TO DO – Retype the data that follows line by line, exactly, and leave its pictures out.

Records from a collection:
************
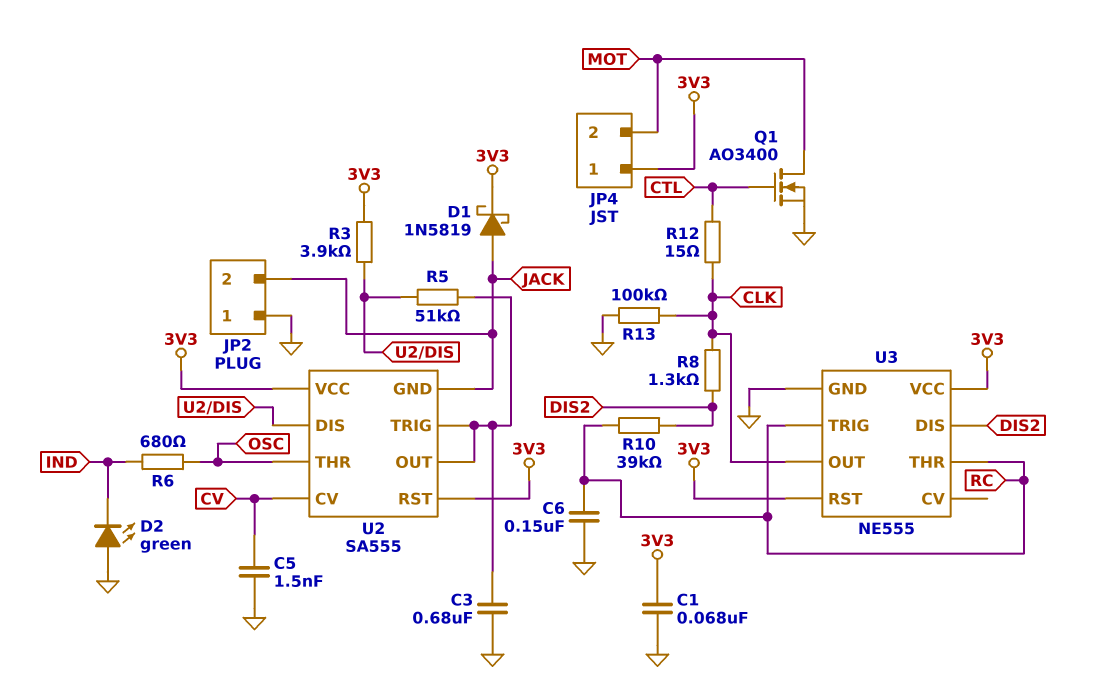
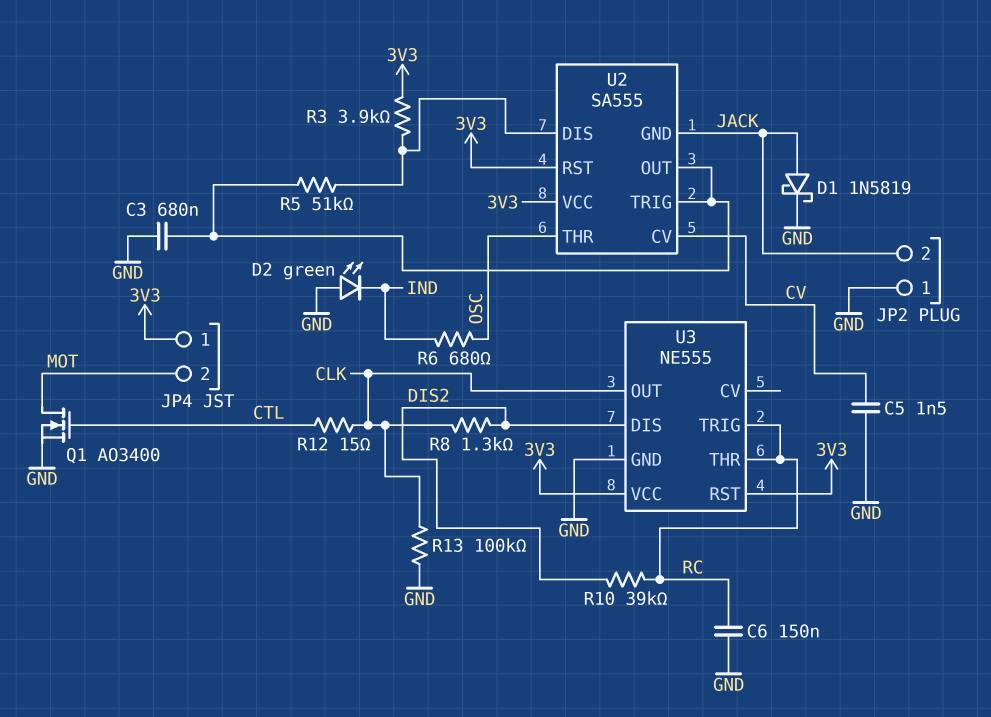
C1: 68nF (3V3, GND) -> none
D1: schottky 1N5819 (A JACK, K 3V3) -> schottky 1N5819 (A JACK, K GND)

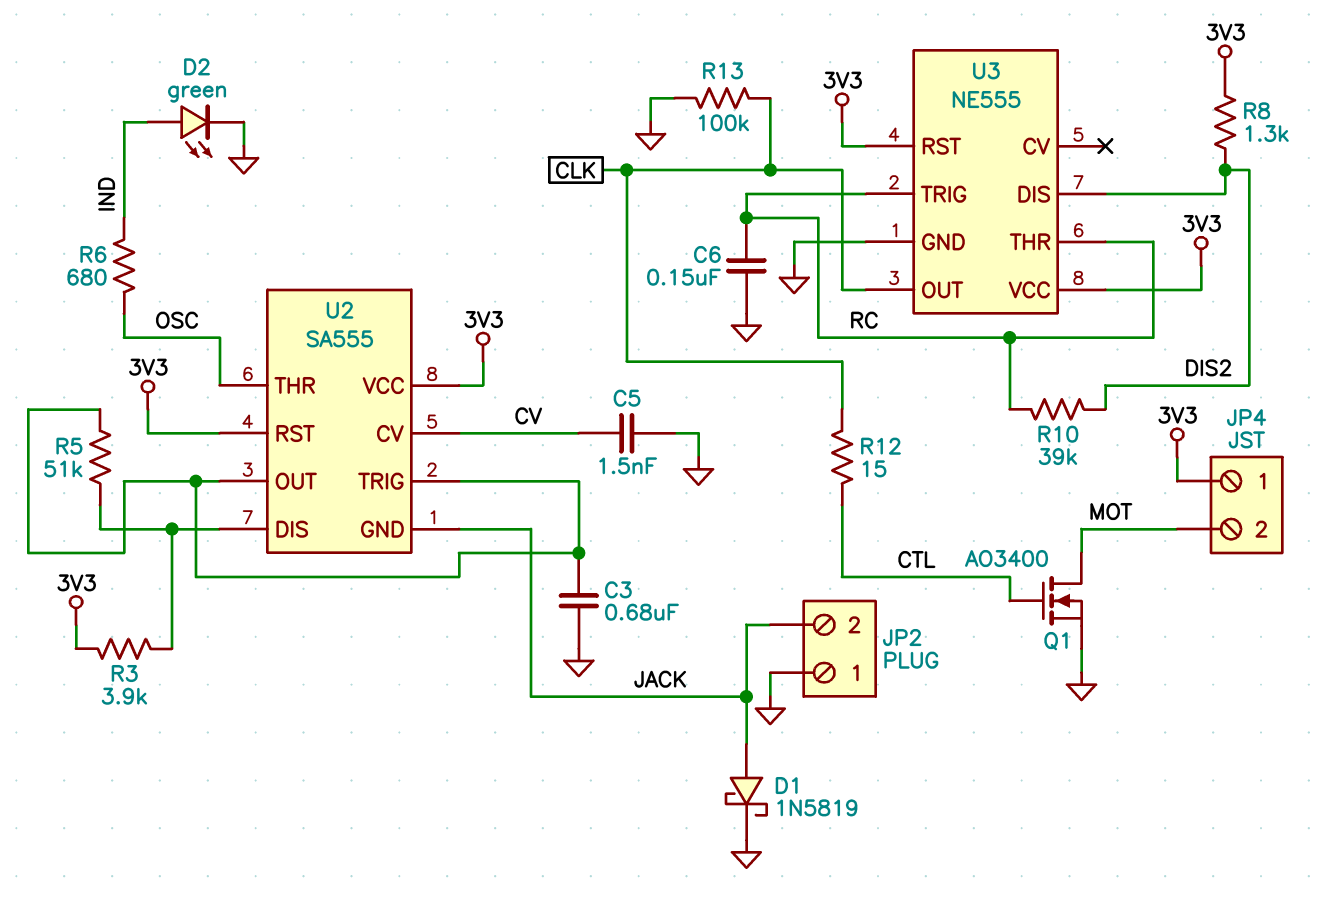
D2: LED green (A GND, K IND) -> LED green (A IND, K GND)
R8: 1.3k (CLK, DIS2) -> 1.3k (3V3, DIS2)

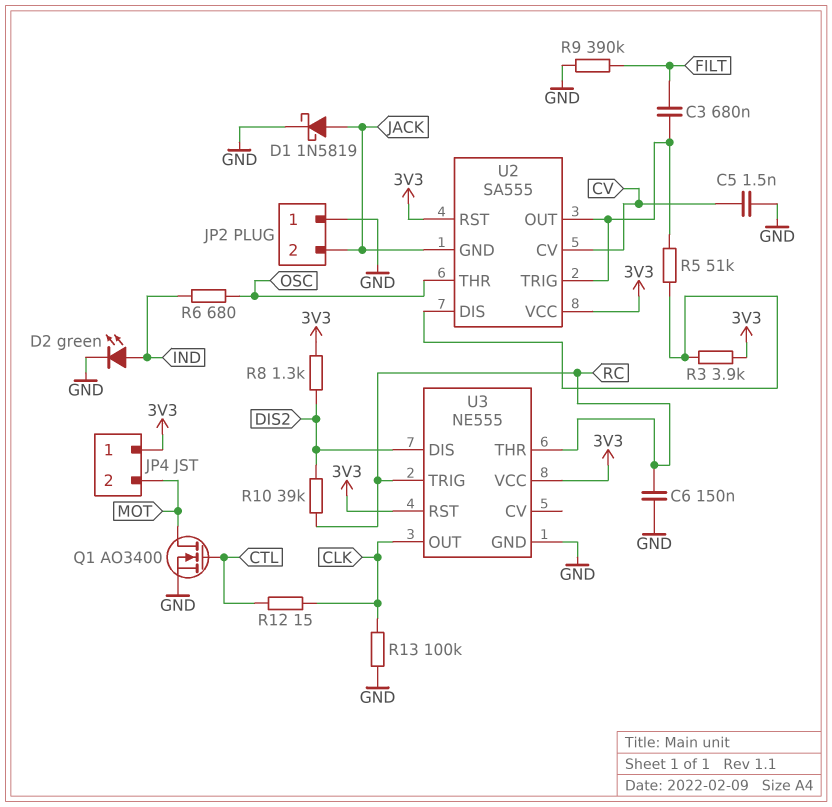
C3: 680nF (GND, U2/OUT) -> 680nF (FILT, U2/OUT)
R9: none -> 390k (FILT, GND)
************
ANSWER BELOW –
C1: 68nF (3V3, GND) -> none
D1: schottky 1N5819 (A JACK, K 3V3) -> schottky 1N5819 (A JACK, K GND)

D2: LED green (A GND, K IND) -> LED green (A IND, K GND)
R8: 1.3k (CLK, DIS2) -> 1.3k (3V3, DIS2)

C3: 680nF (GND, U2/OUT) -> 680nF (FILT, U2/OUT)
R9: none -> 390k (FILT, GND)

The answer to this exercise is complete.